TASK OBJECTIVE ->
Would you copy all lines in the data that contain the word "turned"?

RECORDS TO PROCESS ->
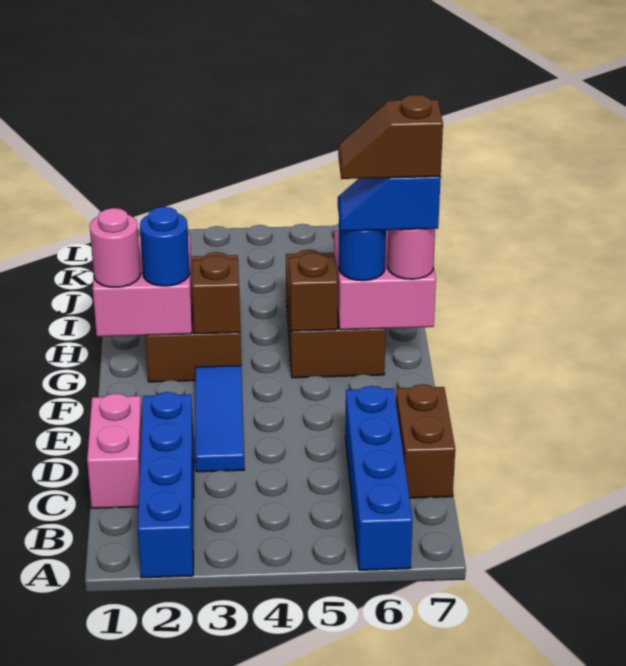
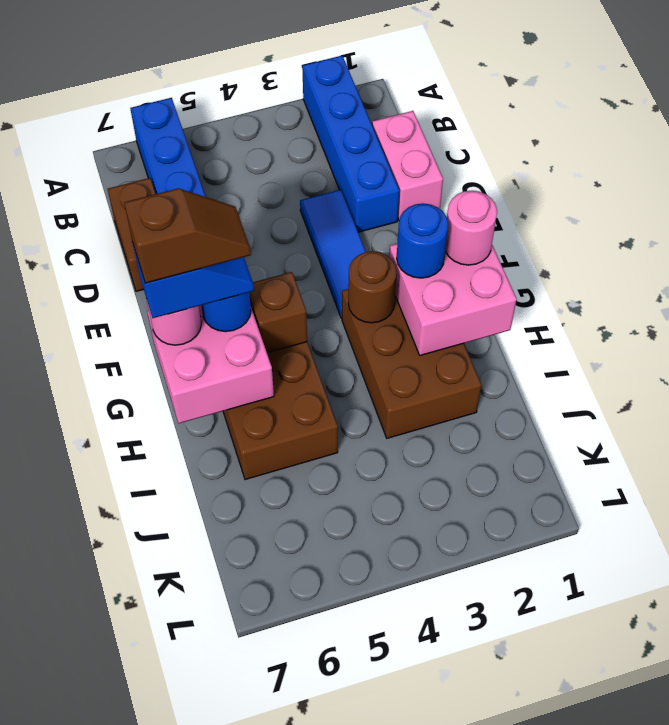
brown 1x1 brick [192,256,240,334] -> brown 1x1 round brick [348,251,397,323]

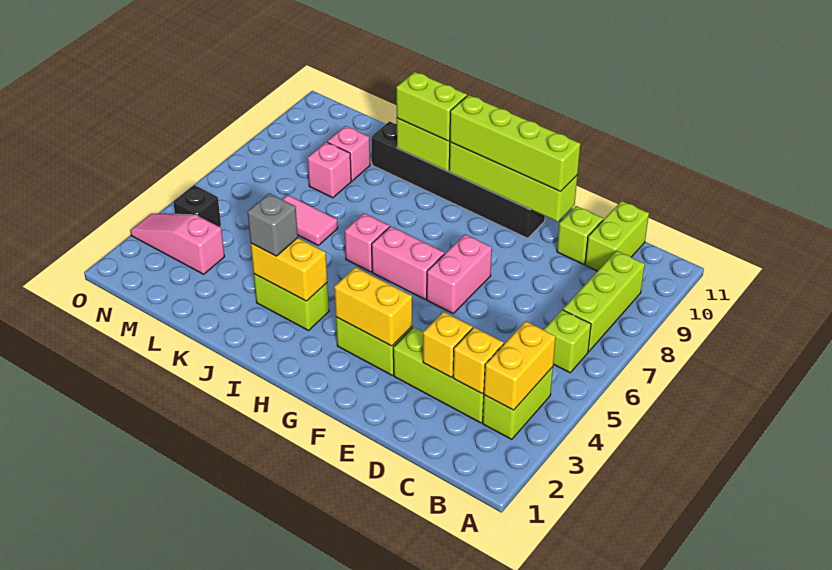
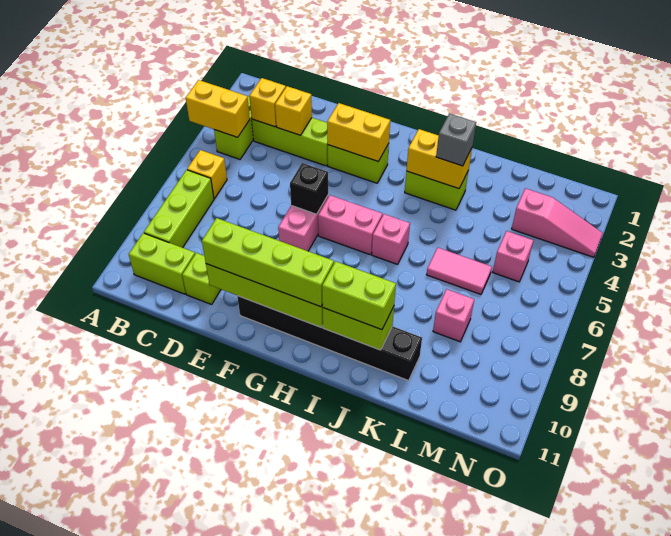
yellow 1x2 brick [484,321,556,410] -> yellow 1x2 brick turned to [186,80,250,137]
lime 1x1 brick [544,310,591,373] -> yellow 1x1 brick [187,150,227,199]
lime 1x2 brick [585,201,649,271] -> lime 1x2 brick turned to [129,233,195,294]
pink 1x1 brick [327,126,370,181] -> pink 1x1 brick moved to [493,231,534,282]
black 1x1 brick [173,185,221,227] -> black 1x1 brick moved to [290,163,328,214]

WRITTEN SOLUTION ->
yellow 1x2 brick [484,321,556,410] -> yellow 1x2 brick turned to [186,80,250,137]
lime 1x2 brick [585,201,649,271] -> lime 1x2 brick turned to [129,233,195,294]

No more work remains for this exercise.